• INSTRUCTIONS FOR THE TASK:
Write down exactly the lines of the records below, beginning with the first and ending with the line that includes "C204: none -> 6.8nF (DGND, NET2)".

• DATA TO USE:
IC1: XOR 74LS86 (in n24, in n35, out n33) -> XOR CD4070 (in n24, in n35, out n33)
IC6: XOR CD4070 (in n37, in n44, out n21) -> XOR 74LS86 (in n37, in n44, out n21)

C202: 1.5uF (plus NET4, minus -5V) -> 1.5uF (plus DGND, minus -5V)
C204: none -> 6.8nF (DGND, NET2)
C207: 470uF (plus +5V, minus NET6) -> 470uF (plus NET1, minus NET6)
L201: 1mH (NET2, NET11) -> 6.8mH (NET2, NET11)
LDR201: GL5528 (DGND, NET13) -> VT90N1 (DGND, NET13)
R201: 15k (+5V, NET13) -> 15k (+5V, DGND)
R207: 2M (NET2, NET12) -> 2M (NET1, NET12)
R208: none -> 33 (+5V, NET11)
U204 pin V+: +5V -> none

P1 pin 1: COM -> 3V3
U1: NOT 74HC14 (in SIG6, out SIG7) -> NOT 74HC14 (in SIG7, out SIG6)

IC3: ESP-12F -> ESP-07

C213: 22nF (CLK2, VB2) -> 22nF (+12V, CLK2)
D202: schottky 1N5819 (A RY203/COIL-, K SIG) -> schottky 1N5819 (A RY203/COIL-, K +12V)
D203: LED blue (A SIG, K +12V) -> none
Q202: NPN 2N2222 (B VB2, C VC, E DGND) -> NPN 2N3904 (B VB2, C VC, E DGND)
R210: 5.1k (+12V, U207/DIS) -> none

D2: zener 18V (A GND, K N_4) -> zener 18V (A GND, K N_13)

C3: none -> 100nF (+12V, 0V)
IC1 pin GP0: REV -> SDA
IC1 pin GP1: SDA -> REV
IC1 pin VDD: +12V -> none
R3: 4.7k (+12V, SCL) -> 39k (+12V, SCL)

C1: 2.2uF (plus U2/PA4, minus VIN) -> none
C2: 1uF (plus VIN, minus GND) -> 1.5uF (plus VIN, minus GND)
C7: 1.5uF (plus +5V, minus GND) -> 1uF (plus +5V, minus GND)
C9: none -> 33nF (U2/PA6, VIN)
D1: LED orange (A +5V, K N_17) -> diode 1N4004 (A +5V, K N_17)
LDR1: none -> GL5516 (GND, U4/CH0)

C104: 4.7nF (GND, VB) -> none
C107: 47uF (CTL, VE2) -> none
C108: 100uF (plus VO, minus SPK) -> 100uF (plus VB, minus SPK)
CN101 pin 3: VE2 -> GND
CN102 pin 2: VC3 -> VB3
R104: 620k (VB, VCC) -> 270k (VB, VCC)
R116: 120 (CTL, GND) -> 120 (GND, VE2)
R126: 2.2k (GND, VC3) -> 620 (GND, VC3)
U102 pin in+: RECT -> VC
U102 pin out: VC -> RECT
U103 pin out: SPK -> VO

• WRITTEN SOLUTION:
IC1: XOR 74LS86 (in n24, in n35, out n33) -> XOR CD4070 (in n24, in n35, out n33)
IC6: XOR CD4070 (in n37, in n44, out n21) -> XOR 74LS86 (in n37, in n44, out n21)

C202: 1.5uF (plus NET4, minus -5V) -> 1.5uF (plus DGND, minus -5V)
C204: none -> 6.8nF (DGND, NET2)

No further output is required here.